- WORK REQUIRED:
Scan the entries that follow and copy out every line containing "black".

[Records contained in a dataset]
Start of Block

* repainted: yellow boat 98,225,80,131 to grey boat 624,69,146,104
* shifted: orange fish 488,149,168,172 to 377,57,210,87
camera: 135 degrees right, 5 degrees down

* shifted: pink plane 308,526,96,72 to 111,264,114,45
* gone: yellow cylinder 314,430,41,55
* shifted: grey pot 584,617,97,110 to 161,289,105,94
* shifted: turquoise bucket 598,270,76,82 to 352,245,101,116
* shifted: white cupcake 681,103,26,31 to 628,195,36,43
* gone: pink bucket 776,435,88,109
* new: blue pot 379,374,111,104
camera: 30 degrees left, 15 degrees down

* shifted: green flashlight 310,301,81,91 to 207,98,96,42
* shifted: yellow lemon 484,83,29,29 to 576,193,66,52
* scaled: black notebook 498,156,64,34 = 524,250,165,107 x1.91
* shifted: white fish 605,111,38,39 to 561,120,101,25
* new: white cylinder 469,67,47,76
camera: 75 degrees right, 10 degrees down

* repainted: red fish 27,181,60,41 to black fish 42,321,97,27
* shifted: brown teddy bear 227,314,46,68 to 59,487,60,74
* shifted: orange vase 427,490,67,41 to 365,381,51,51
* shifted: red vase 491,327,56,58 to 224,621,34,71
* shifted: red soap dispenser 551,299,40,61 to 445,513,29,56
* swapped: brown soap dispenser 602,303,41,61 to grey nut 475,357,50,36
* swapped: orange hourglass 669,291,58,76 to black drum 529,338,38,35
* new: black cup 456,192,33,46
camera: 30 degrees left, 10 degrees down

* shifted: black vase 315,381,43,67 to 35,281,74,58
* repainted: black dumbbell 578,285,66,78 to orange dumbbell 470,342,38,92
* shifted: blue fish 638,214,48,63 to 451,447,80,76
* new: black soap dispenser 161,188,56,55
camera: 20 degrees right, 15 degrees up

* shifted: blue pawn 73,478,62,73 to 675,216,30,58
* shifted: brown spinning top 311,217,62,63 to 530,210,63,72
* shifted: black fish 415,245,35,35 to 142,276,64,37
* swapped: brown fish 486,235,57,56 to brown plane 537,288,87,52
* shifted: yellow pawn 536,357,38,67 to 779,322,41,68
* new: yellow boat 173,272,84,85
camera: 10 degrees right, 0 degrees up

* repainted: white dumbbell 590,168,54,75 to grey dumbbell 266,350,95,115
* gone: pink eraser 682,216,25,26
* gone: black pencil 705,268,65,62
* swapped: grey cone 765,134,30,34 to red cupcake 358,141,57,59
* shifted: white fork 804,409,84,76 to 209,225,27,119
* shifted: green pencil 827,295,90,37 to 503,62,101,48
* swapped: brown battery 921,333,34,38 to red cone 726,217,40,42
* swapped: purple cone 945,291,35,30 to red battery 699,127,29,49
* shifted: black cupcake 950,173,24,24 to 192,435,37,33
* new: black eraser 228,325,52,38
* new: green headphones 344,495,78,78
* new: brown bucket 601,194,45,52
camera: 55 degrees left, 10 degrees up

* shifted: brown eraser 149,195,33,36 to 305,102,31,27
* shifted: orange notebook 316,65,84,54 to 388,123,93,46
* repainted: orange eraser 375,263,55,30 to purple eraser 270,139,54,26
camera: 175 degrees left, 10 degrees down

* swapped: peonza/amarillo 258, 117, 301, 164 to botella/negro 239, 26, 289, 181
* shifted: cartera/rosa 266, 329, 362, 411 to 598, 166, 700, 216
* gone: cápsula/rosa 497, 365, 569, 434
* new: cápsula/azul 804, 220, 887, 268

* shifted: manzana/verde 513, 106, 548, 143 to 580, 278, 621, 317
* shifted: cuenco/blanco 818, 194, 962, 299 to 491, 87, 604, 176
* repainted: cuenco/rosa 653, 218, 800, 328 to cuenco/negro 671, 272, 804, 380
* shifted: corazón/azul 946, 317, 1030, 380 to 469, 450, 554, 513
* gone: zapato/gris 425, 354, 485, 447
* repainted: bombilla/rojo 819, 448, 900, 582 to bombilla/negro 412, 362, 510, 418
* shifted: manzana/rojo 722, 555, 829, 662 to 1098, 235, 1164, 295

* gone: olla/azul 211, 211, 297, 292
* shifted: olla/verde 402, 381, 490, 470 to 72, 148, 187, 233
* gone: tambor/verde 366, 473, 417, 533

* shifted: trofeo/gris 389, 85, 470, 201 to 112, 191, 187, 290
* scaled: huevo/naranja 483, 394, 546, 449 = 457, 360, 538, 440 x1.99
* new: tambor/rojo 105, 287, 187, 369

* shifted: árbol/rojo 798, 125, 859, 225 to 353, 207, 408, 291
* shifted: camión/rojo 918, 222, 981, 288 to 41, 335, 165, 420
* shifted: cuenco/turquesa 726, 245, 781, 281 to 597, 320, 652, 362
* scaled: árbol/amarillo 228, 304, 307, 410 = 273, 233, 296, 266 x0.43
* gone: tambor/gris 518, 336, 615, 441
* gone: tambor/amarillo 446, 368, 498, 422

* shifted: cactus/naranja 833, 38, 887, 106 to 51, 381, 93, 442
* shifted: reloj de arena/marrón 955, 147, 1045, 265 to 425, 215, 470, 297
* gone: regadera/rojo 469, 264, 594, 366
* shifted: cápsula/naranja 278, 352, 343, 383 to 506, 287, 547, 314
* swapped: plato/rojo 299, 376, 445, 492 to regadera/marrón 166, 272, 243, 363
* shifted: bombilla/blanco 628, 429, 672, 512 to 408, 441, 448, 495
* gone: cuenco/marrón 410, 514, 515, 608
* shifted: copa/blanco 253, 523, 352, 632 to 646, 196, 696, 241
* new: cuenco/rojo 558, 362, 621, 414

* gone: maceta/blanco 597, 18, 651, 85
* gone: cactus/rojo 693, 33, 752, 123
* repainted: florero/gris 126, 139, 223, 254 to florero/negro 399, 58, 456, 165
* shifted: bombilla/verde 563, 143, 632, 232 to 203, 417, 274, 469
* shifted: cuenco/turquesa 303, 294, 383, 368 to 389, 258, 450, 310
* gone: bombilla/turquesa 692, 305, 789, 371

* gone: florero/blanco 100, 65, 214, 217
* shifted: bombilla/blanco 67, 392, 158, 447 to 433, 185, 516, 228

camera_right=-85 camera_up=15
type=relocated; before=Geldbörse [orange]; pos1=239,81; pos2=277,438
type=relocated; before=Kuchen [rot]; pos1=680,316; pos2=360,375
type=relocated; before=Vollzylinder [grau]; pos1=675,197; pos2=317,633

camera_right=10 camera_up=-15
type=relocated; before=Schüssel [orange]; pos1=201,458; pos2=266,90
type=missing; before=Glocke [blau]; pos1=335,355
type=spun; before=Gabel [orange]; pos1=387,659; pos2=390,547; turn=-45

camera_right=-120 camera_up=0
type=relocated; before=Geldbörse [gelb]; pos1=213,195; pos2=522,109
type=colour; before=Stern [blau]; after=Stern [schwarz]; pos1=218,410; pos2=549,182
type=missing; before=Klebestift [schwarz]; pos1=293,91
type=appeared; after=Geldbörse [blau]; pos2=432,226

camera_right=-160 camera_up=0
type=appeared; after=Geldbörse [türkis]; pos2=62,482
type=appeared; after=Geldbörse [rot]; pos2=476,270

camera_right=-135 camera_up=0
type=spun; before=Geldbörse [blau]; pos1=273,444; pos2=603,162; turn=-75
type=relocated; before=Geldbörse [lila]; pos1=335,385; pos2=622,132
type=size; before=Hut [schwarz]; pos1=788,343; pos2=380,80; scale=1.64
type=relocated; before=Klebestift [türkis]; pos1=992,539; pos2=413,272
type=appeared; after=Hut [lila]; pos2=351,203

End of Block

- ANSWER TO THE EXERCISE:
* scaled: black notebook 498,156,64,34 = 524,250,165,107 x1.91
* repainted: red fish 27,181,60,41 to black fish 42,321,97,27
* swapped: orange hourglass 669,291,58,76 to black drum 529,338,38,35
* new: black cup 456,192,33,46
* shifted: black vase 315,381,43,67 to 35,281,74,58
* repainted: black dumbbell 578,285,66,78 to orange dumbbell 470,342,38,92
* new: black soap dispenser 161,188,56,55
* shifted: black fish 415,245,35,35 to 142,276,64,37
* gone: black pencil 705,268,65,62
* shifted: black cupcake 950,173,24,24 to 192,435,37,33
* new: black eraser 228,325,52,38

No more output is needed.